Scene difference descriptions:
- - - - -
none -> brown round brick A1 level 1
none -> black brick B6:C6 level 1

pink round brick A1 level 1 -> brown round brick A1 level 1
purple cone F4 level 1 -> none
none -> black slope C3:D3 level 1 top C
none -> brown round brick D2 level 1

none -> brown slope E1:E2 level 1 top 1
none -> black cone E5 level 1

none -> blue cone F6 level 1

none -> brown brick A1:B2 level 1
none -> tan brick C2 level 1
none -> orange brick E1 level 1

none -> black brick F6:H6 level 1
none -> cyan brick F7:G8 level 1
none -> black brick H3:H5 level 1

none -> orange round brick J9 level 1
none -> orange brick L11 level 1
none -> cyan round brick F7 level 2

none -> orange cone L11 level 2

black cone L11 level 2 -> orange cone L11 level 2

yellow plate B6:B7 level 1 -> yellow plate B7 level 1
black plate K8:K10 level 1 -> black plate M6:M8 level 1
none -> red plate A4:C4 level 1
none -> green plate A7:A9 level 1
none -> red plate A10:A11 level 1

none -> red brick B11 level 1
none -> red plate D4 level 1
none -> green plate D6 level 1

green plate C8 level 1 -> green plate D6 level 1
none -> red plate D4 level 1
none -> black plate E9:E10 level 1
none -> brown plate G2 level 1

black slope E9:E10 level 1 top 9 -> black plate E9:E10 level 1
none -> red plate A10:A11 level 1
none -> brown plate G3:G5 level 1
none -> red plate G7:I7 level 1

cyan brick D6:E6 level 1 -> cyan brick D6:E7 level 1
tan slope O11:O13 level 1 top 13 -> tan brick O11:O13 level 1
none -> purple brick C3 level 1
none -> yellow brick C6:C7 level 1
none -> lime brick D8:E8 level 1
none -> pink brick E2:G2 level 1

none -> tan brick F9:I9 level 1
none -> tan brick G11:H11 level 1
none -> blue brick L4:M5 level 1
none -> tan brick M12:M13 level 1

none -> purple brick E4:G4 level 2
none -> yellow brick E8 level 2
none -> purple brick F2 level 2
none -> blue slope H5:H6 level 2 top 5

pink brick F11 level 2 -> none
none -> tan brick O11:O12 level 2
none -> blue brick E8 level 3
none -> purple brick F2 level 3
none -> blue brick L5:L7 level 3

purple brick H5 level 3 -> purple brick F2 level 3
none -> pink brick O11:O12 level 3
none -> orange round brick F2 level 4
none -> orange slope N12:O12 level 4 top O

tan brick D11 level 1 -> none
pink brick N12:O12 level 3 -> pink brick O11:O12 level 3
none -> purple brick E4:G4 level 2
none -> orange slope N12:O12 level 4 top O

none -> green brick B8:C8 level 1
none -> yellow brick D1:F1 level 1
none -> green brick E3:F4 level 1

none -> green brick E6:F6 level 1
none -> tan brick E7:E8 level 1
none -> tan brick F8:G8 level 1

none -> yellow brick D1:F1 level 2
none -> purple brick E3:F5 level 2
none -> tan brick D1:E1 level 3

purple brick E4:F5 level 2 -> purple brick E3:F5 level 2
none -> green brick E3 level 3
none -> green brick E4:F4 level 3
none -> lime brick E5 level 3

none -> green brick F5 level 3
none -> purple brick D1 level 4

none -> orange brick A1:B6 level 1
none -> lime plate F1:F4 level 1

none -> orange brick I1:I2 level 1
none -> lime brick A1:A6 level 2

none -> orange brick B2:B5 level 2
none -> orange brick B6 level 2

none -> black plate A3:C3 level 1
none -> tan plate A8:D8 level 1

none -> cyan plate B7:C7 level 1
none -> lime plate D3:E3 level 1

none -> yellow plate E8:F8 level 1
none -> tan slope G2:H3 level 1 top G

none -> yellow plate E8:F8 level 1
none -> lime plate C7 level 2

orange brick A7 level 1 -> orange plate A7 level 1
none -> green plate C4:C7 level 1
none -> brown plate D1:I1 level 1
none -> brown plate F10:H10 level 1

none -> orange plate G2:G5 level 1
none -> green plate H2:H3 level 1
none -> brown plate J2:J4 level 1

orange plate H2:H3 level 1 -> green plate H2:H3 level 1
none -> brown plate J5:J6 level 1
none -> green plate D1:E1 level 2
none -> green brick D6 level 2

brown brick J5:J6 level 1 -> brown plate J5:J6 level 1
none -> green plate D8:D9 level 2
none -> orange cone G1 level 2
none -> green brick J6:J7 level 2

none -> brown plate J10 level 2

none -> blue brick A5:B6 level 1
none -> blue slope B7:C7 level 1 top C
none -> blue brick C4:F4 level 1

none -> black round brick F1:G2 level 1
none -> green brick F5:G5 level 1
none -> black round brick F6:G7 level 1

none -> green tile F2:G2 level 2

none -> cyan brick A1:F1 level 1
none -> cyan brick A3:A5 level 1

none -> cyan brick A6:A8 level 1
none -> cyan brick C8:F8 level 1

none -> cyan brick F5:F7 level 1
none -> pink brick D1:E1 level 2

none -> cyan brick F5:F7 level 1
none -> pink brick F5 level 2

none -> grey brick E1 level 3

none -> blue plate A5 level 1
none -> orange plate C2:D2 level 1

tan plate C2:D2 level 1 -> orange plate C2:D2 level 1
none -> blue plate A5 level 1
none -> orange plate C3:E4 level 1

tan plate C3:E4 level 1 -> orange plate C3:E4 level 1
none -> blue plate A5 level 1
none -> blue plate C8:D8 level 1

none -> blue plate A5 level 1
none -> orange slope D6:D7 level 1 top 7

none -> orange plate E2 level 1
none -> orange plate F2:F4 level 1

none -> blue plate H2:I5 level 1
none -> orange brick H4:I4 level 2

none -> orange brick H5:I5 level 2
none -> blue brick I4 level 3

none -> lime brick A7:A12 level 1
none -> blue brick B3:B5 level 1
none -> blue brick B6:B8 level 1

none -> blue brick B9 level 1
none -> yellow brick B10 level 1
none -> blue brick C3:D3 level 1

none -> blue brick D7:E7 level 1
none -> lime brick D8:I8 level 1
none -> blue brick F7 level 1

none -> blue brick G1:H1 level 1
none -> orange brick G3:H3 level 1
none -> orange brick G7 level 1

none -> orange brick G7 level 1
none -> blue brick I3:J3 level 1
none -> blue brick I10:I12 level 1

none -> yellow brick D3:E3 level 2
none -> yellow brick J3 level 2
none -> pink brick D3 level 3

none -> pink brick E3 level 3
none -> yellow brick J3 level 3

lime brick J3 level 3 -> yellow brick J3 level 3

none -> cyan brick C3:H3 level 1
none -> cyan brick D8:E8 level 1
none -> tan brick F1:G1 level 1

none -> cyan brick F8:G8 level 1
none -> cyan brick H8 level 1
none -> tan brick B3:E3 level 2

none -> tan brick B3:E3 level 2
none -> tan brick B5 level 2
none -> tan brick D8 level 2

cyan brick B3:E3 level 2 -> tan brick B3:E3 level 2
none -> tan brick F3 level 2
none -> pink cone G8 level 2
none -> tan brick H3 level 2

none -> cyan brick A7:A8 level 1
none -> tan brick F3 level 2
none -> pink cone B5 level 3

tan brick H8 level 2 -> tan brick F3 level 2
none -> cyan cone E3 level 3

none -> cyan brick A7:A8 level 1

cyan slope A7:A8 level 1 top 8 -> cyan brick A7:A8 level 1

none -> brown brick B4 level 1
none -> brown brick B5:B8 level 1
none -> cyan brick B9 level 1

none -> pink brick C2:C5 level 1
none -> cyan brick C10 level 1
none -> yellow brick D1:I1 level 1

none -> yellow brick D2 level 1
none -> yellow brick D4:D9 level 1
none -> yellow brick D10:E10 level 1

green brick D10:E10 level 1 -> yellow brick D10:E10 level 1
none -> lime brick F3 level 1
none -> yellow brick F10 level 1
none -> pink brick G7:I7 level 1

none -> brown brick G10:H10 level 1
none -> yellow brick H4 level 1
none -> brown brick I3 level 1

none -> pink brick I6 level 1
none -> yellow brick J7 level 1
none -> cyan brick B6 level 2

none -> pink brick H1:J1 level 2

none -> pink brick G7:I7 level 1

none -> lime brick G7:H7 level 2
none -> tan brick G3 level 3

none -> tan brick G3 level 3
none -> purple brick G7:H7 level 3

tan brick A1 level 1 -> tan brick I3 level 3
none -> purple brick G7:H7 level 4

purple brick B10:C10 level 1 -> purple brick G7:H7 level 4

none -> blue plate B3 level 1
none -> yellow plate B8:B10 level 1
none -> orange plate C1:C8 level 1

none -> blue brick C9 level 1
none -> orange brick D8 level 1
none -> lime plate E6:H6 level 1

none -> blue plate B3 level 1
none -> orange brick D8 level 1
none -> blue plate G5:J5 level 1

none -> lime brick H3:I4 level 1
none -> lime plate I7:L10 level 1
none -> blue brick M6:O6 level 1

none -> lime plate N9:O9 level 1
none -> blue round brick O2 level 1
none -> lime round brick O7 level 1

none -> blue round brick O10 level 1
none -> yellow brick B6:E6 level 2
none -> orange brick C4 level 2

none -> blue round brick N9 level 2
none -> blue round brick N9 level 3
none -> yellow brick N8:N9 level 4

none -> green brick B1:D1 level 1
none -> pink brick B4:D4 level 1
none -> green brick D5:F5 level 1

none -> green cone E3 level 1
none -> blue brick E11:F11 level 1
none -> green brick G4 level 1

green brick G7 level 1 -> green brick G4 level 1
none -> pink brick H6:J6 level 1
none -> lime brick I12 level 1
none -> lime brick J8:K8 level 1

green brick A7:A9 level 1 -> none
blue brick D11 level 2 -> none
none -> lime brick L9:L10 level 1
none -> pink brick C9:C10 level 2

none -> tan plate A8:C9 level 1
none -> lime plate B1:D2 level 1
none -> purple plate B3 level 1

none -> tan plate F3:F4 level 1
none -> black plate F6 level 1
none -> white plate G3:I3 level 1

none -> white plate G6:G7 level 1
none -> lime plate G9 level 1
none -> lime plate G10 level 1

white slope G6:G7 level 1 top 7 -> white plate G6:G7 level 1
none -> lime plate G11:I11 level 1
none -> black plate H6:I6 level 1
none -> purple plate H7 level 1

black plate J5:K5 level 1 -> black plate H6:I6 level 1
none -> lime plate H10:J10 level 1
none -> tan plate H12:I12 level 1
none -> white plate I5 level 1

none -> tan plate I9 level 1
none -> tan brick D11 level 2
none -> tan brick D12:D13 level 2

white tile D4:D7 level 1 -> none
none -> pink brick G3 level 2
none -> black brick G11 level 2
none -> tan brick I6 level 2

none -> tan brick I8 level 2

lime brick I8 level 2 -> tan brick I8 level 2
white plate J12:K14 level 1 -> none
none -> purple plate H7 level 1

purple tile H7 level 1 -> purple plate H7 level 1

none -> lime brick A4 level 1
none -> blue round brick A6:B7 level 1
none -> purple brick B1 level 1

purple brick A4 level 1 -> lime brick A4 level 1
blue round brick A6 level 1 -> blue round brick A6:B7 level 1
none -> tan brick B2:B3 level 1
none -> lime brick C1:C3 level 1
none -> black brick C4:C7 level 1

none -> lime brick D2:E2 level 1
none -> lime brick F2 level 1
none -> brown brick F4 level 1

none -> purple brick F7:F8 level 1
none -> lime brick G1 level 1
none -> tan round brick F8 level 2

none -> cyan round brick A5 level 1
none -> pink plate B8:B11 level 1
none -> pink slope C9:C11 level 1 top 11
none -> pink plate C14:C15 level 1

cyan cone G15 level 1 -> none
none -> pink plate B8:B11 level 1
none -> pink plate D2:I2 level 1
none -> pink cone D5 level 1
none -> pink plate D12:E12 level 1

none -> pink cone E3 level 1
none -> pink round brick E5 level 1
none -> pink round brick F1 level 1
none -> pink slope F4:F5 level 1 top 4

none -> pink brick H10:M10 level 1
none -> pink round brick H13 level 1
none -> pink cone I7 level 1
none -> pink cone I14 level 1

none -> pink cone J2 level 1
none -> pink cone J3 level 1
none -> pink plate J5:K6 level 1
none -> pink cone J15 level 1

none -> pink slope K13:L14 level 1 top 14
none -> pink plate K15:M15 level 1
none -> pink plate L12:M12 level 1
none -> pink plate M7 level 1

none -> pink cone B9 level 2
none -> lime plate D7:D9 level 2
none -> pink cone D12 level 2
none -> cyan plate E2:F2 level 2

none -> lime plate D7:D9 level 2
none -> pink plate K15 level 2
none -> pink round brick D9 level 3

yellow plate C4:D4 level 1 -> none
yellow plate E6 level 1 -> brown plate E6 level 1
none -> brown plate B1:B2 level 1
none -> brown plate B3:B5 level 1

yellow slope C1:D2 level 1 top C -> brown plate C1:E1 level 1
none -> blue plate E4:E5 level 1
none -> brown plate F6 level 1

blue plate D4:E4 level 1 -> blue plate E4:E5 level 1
- - - - -
Output exactly the leading lines of the data, up to and including the line marked by "none -> black brick H3:H5 level 1".

none -> brown round brick A1 level 1
none -> black brick B6:C6 level 1

pink round brick A1 level 1 -> brown round brick A1 level 1
purple cone F4 level 1 -> none
none -> black slope C3:D3 level 1 top C
none -> brown round brick D2 level 1

none -> brown slope E1:E2 level 1 top 1
none -> black cone E5 level 1

none -> blue cone F6 level 1

none -> brown brick A1:B2 level 1
none -> tan brick C2 level 1
none -> orange brick E1 level 1

none -> black brick F6:H6 level 1
none -> cyan brick F7:G8 level 1
none -> black brick H3:H5 level 1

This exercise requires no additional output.